Brief: In the listing below, locate the line that contains "camera: 75 degrees right, 10 degrees down" and the line that contains "(1038, 379) = (456, 303): orange". Restate word for word those two lines and every line between them, and nothing else.
++++ Material provided
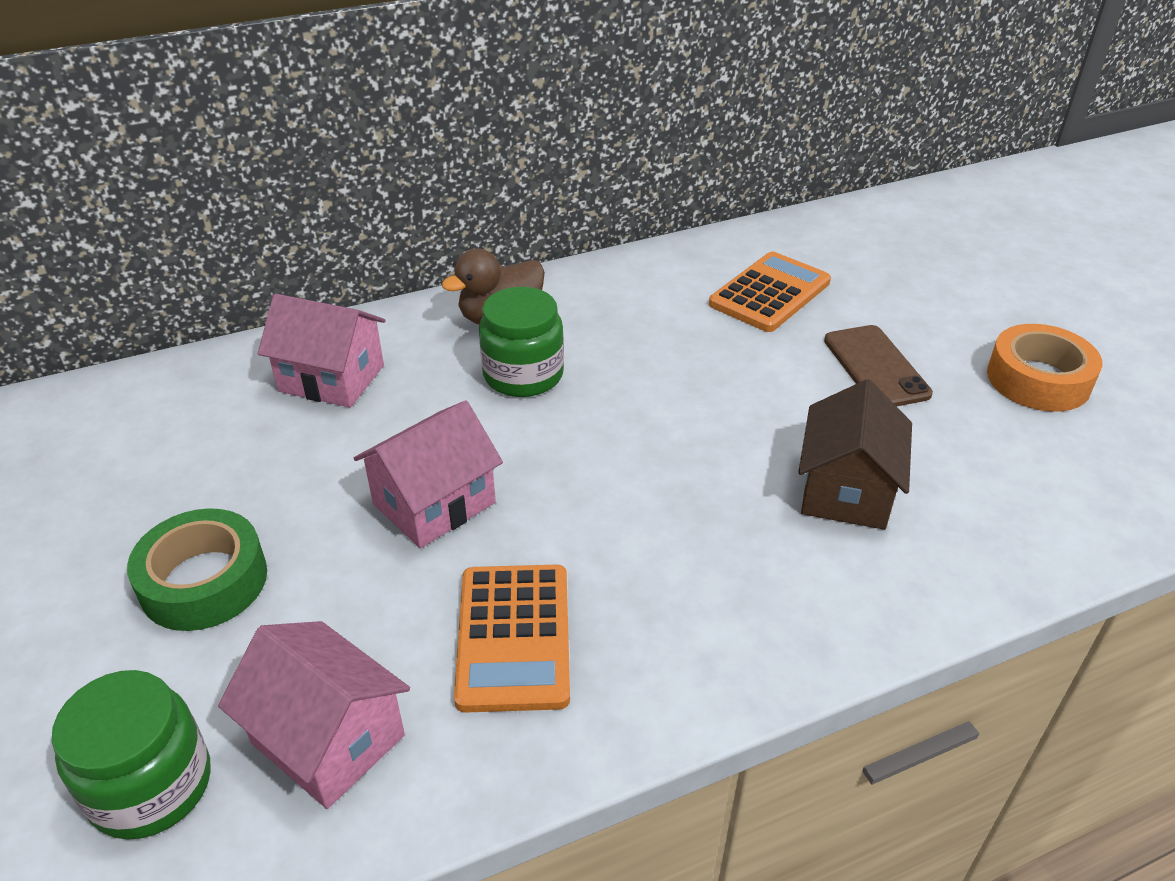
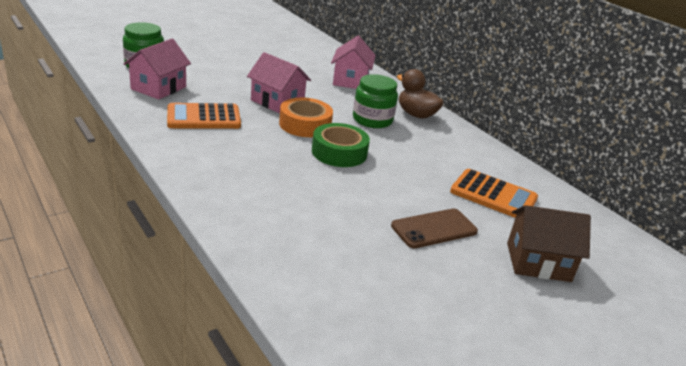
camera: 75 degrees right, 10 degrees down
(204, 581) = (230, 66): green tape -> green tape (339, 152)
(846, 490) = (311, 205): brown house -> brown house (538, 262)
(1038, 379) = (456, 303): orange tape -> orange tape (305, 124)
++++++++
++++ Material provided
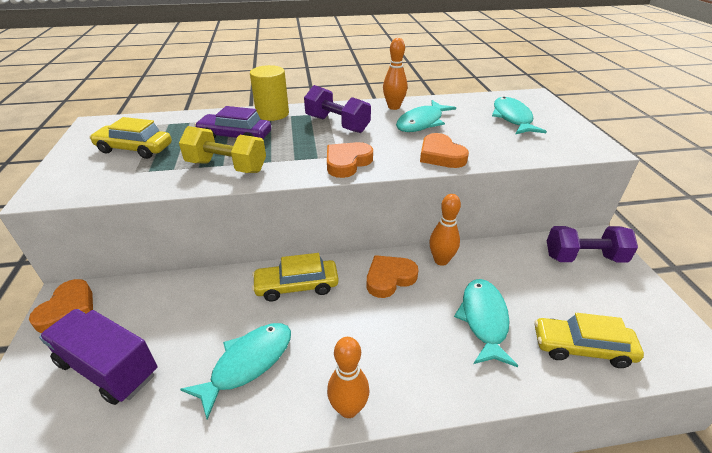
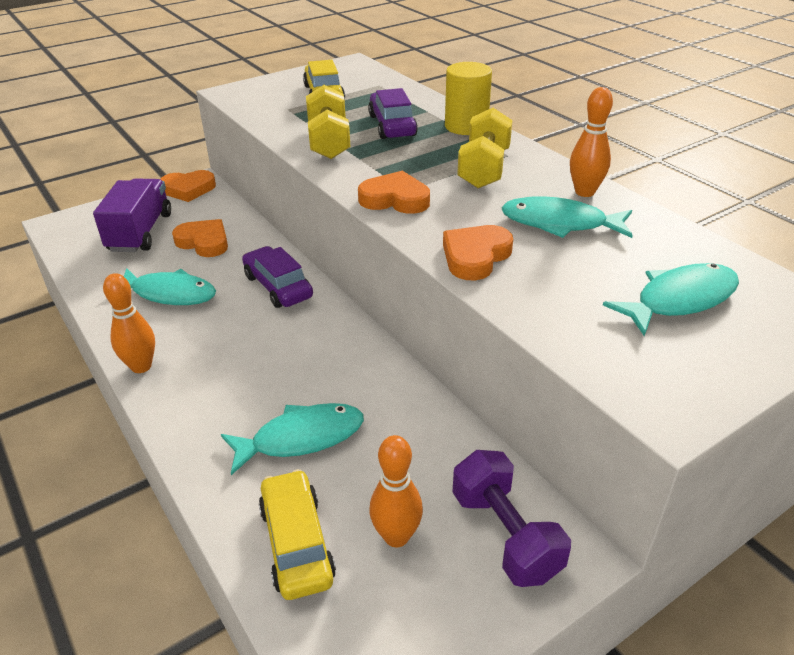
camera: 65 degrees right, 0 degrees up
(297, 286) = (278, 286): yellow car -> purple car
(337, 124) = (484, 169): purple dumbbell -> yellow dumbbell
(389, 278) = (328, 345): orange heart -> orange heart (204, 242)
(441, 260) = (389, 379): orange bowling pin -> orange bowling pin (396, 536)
++++++++
Your response:
camera: 75 degrees right, 10 degrees down
(204, 581) = (230, 66): green tape -> green tape (339, 152)
(846, 490) = (311, 205): brown house -> brown house (538, 262)
(1038, 379) = (456, 303): orange tape -> orange tape (305, 124)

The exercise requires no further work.